Task details =>
Below are several entries. Transcribe exactly those lines that fall from the one with "(238, 296) = (341, 331): purple" through the one with "(263, 170) = (220, 445): none", end lines included.

++++ Data in this exercise

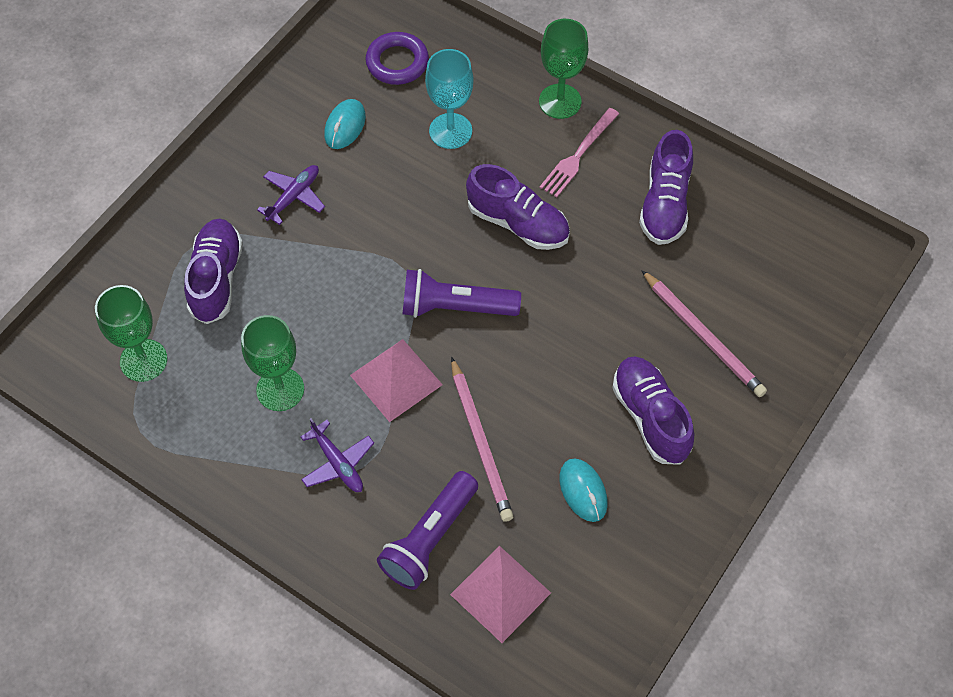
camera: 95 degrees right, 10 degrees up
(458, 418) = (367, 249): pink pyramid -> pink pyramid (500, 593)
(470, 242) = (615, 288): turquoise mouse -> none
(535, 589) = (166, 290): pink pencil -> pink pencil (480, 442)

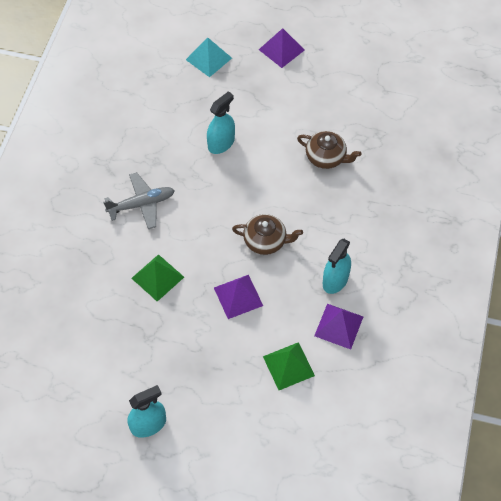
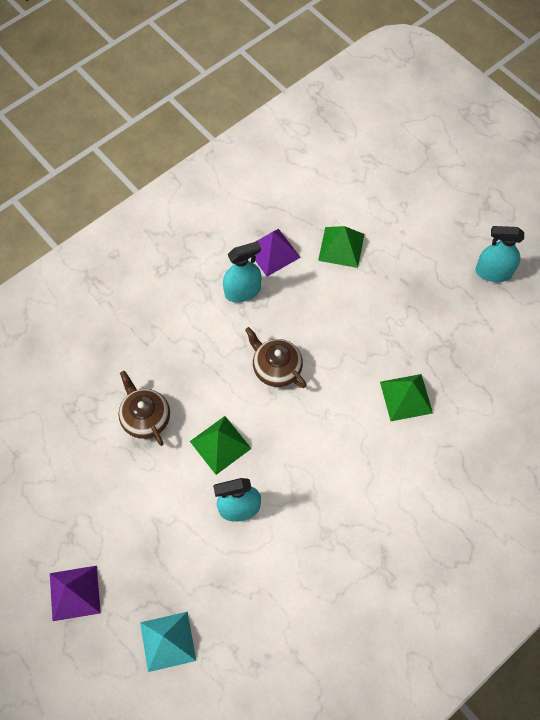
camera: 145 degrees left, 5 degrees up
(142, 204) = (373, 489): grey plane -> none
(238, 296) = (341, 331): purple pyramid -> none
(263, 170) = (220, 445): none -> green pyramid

++++++++
++++ Data in this exercise

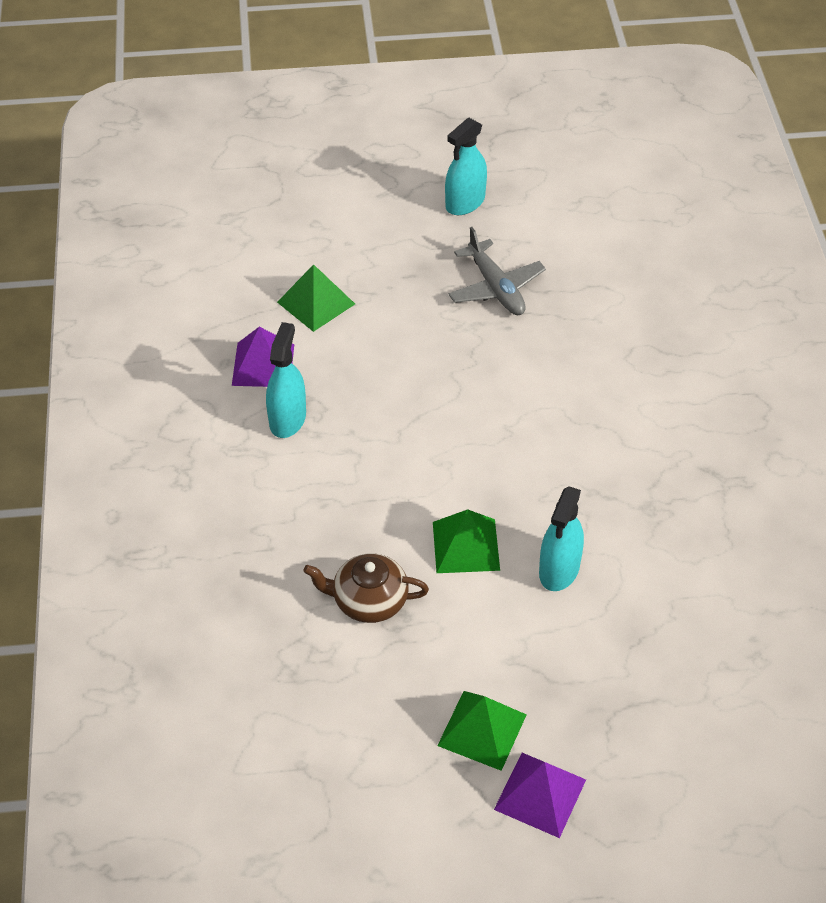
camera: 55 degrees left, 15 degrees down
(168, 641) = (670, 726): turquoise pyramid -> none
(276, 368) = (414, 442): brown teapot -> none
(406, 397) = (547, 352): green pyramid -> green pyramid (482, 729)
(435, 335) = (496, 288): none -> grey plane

++++++++

Your response =>
(238, 296) = (341, 331): purple pyramid -> none
(263, 170) = (220, 445): none -> green pyramid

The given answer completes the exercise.